*What you need to do*:
Examine each line of the data. Copy the line if it includes the word "degrees".

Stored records
---
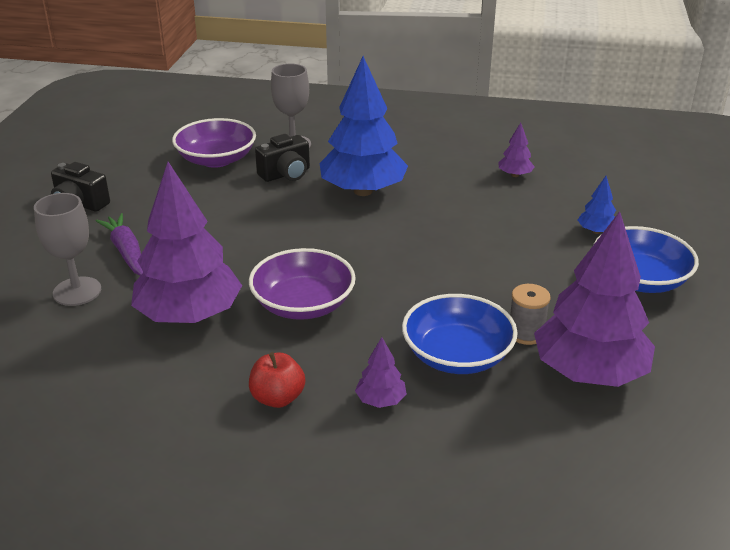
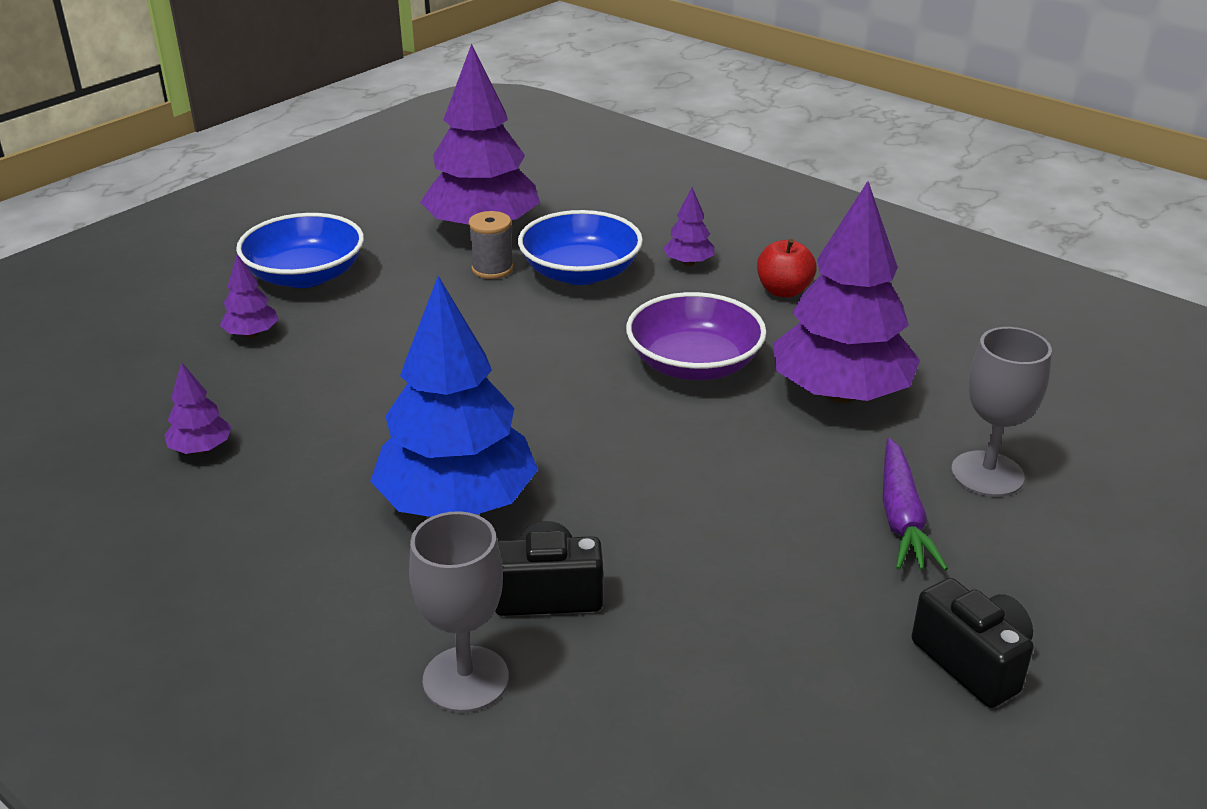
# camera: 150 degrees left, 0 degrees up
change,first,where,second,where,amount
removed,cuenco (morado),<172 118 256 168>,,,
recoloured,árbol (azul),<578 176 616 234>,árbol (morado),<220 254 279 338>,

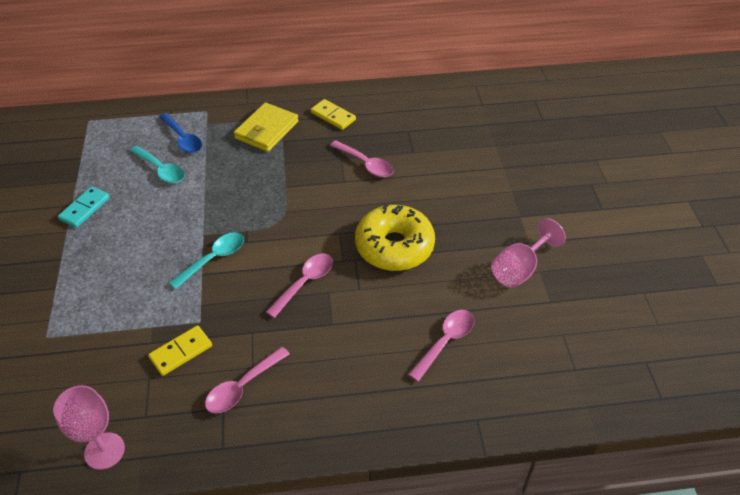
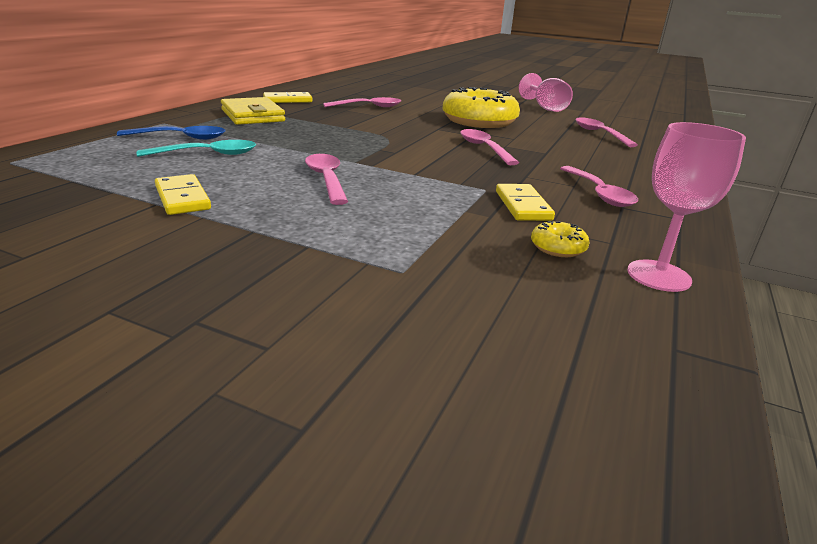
# camera: 60 degrees left, 20 degrees down
change,first,where,second,where,amount
recoloured,ficha de dominó (turquesa),<58 186 110 228>,ficha de dominó (amarillo),<155 174 211 215>,
removed,cuchara (turquesa),<169 232 244 289>,,,
added,,,cuchara (rosa),<305 154 348 205>,
added,,,rosquilla (amarillo),<531 221 590 257>,

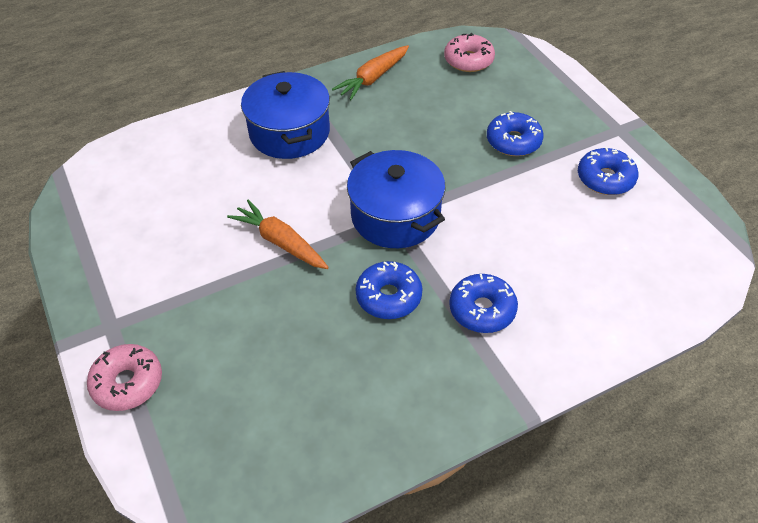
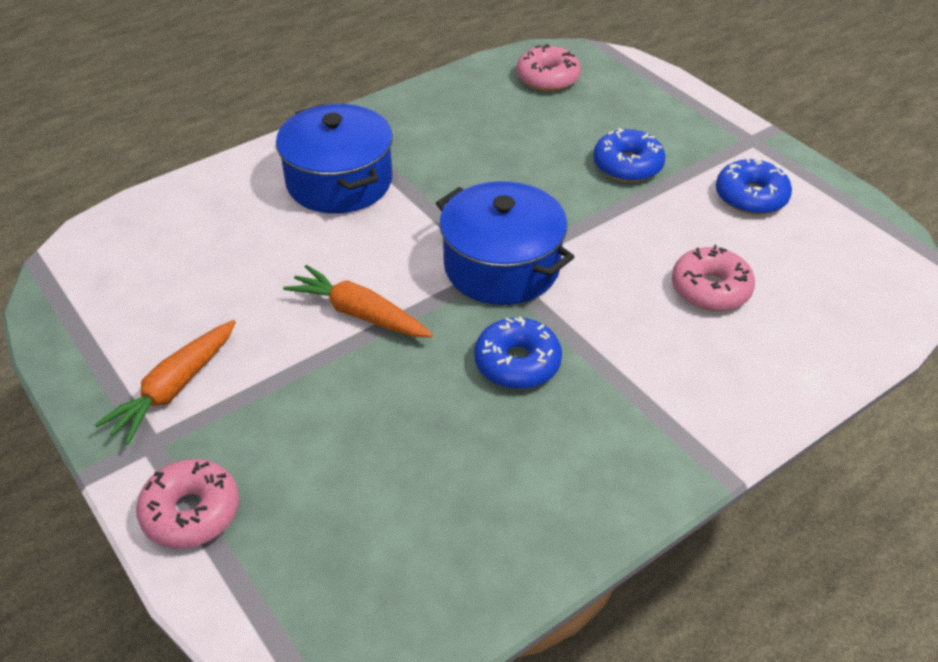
# camera: 10 degrees left, 5 degrees down
change,first,where,second,where,amount
moved,zanahoria (naranja),<332 45 409 100>,,<95 320 236 445>,
removed,rosquilla (azul),<449 274 518 333>,,,
added,,,rosquilla (rosa),<672 245 755 311>,

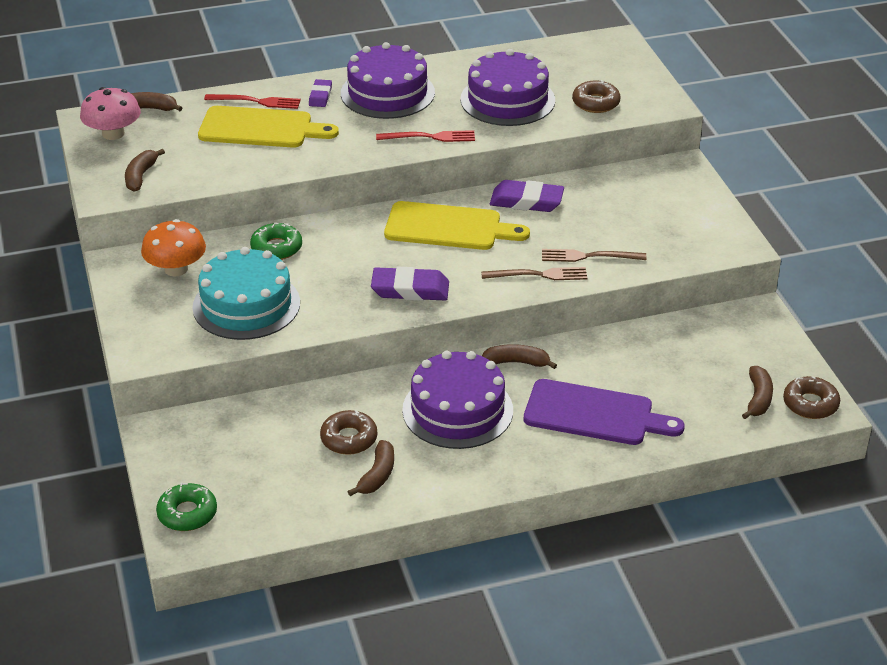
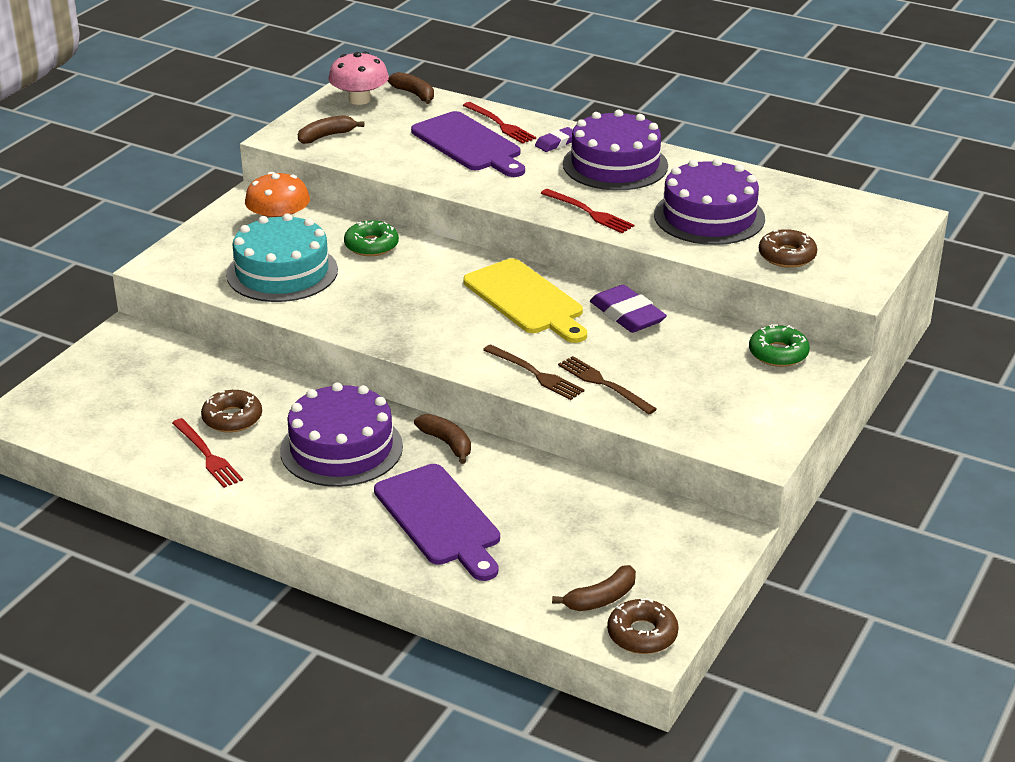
# camera: 45 degrees right, 5 degrees down
change,first,where,second,where,amount
moved,rosquilla (verde),<156 482 217 531>,,<749 324 810 367>,
recoloured,tabla de cortar (amarillo),<198 106 339 148>,tabla de cortar (morado),<411 111 525 177>,
replaced,plátano (marrón),<347 440 394 496>,tenedor (rojo),<172 418 243 488>,
removed,goma de borrar (morado),<371 266 449 301>,,,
---
*Task result*:
# camera: 150 degrees left, 0 degrees up
# camera: 60 degrees left, 20 degrees down
# camera: 10 degrees left, 5 degrees down
# camera: 45 degrees right, 5 degrees down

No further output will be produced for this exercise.